> **Problem to solve**
After locating "camera: 45 degrees left, 5 degrees up" in the listing below, copy that line and each one after it exactly, ending with the line that has "(814, 462) = (150, 339): blue cupcake -> none".

> **Material provided**
---*---

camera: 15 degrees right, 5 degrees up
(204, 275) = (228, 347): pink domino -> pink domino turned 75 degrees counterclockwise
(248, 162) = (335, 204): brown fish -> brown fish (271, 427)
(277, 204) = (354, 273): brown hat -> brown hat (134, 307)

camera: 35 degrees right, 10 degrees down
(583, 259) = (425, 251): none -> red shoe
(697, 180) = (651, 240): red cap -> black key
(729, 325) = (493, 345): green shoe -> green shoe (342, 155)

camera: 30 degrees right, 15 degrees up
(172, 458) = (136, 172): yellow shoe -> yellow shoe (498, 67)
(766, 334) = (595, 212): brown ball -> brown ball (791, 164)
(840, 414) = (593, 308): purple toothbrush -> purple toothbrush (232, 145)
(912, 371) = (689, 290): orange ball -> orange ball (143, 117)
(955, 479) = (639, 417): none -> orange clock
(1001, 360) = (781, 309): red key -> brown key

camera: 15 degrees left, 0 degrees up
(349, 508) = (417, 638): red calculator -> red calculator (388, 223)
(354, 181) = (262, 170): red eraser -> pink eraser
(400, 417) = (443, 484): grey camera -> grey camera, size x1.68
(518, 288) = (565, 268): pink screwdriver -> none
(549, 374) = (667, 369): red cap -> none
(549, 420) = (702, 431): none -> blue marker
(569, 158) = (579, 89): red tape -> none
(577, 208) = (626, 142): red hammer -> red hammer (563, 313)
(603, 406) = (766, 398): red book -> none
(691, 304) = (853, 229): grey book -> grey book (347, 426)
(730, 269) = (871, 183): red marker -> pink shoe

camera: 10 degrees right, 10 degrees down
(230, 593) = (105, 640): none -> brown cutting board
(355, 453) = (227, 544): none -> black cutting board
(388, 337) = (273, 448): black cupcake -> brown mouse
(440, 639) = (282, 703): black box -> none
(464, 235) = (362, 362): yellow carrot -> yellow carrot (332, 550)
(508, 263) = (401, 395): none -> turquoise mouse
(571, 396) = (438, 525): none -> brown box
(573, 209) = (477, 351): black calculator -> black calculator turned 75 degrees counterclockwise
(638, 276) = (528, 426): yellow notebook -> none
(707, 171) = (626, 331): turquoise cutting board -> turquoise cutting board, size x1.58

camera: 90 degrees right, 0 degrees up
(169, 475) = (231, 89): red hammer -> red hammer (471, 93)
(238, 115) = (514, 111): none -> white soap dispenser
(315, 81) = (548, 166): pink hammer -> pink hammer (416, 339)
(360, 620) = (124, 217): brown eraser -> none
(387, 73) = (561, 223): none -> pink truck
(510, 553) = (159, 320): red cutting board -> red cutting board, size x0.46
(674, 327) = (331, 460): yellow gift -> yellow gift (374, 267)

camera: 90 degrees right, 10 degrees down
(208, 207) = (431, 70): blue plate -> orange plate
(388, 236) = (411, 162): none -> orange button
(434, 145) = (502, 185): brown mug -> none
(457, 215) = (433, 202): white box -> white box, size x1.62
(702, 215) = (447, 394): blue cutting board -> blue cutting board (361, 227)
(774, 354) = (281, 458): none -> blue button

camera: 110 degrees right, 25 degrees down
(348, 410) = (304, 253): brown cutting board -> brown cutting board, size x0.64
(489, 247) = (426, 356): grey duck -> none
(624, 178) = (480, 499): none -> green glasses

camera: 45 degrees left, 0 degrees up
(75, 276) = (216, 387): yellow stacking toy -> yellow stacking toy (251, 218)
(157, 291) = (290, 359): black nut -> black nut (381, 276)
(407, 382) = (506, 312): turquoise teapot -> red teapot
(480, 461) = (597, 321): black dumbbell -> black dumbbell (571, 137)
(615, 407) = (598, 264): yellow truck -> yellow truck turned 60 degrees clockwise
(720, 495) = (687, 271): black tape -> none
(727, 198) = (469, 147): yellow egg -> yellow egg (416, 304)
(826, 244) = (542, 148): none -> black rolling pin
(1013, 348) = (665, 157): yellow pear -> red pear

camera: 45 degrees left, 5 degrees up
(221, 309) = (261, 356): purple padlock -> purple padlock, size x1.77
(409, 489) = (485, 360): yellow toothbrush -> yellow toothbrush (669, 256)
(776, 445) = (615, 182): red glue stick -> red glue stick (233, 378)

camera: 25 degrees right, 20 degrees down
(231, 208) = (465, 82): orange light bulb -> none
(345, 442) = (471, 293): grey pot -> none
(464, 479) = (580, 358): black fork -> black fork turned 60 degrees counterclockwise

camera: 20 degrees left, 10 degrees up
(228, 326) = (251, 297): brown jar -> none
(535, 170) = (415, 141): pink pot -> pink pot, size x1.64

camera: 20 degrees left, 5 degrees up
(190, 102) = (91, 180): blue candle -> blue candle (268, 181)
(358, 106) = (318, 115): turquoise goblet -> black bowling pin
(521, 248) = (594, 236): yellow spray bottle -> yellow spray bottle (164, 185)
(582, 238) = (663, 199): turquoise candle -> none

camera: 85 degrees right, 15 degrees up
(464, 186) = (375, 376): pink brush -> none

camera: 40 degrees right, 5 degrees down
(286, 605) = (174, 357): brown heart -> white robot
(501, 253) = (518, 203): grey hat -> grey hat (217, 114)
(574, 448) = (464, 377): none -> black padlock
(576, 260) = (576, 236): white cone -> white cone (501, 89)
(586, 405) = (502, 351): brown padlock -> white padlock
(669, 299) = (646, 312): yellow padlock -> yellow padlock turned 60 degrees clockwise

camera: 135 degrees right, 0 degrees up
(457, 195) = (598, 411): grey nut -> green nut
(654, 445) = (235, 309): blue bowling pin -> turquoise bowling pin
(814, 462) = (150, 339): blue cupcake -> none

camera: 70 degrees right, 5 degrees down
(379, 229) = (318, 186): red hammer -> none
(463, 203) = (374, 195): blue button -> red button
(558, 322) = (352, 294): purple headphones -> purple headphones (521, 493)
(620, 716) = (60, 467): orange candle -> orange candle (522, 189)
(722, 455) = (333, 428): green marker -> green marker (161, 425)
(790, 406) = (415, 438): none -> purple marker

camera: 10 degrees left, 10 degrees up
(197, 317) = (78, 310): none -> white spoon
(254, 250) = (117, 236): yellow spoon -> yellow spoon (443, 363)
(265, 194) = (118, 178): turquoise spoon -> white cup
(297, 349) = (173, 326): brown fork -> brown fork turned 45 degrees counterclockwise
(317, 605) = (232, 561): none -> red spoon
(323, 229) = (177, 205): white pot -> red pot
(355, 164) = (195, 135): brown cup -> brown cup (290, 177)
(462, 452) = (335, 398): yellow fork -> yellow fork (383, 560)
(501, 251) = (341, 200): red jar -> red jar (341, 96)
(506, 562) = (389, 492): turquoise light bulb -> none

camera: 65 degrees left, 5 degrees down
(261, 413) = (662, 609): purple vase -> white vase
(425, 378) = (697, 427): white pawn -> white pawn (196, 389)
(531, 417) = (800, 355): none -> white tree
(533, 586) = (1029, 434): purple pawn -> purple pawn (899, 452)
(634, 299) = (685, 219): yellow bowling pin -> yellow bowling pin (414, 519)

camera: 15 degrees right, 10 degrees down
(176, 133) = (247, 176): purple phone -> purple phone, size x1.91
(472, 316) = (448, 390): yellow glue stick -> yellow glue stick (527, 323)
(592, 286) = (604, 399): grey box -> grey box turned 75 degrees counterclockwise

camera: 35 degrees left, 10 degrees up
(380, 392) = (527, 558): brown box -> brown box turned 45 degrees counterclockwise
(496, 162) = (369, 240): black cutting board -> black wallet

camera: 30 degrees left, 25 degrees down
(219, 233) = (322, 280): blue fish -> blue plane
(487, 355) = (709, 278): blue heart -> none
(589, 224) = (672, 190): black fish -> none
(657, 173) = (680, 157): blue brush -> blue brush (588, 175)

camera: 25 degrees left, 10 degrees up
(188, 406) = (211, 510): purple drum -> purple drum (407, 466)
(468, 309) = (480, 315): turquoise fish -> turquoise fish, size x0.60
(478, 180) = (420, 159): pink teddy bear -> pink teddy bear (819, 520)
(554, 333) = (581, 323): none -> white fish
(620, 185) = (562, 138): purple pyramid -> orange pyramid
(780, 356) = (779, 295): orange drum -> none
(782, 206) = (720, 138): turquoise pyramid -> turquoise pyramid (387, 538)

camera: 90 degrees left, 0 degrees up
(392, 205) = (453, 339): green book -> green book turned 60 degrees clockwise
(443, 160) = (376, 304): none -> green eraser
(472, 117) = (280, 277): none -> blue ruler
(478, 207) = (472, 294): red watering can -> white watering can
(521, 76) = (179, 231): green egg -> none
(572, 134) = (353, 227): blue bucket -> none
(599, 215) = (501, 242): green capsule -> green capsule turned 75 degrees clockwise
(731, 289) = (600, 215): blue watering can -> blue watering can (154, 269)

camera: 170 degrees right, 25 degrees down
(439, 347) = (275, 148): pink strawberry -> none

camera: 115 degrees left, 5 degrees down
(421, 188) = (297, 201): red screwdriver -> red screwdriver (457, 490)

---*---

> **Response**
camera: 45 degrees left, 5 degrees up
(221, 309) = (261, 356): purple padlock -> purple padlock, size x1.77
(409, 489) = (485, 360): yellow toothbrush -> yellow toothbrush (669, 256)
(776, 445) = (615, 182): red glue stick -> red glue stick (233, 378)

camera: 25 degrees right, 20 degrees down
(231, 208) = (465, 82): orange light bulb -> none
(345, 442) = (471, 293): grey pot -> none
(464, 479) = (580, 358): black fork -> black fork turned 60 degrees counterclockwise

camera: 20 degrees left, 10 degrees up
(228, 326) = (251, 297): brown jar -> none
(535, 170) = (415, 141): pink pot -> pink pot, size x1.64

camera: 20 degrees left, 5 degrees up
(190, 102) = (91, 180): blue candle -> blue candle (268, 181)
(358, 106) = (318, 115): turquoise goblet -> black bowling pin
(521, 248) = (594, 236): yellow spray bottle -> yellow spray bottle (164, 185)
(582, 238) = (663, 199): turquoise candle -> none

camera: 85 degrees right, 15 degrees up
(464, 186) = (375, 376): pink brush -> none

camera: 40 degrees right, 5 degrees down
(286, 605) = (174, 357): brown heart -> white robot
(501, 253) = (518, 203): grey hat -> grey hat (217, 114)
(574, 448) = (464, 377): none -> black padlock
(576, 260) = (576, 236): white cone -> white cone (501, 89)
(586, 405) = (502, 351): brown padlock -> white padlock
(669, 299) = (646, 312): yellow padlock -> yellow padlock turned 60 degrees clockwise

camera: 135 degrees right, 0 degrees up
(457, 195) = (598, 411): grey nut -> green nut
(654, 445) = (235, 309): blue bowling pin -> turquoise bowling pin
(814, 462) = (150, 339): blue cupcake -> none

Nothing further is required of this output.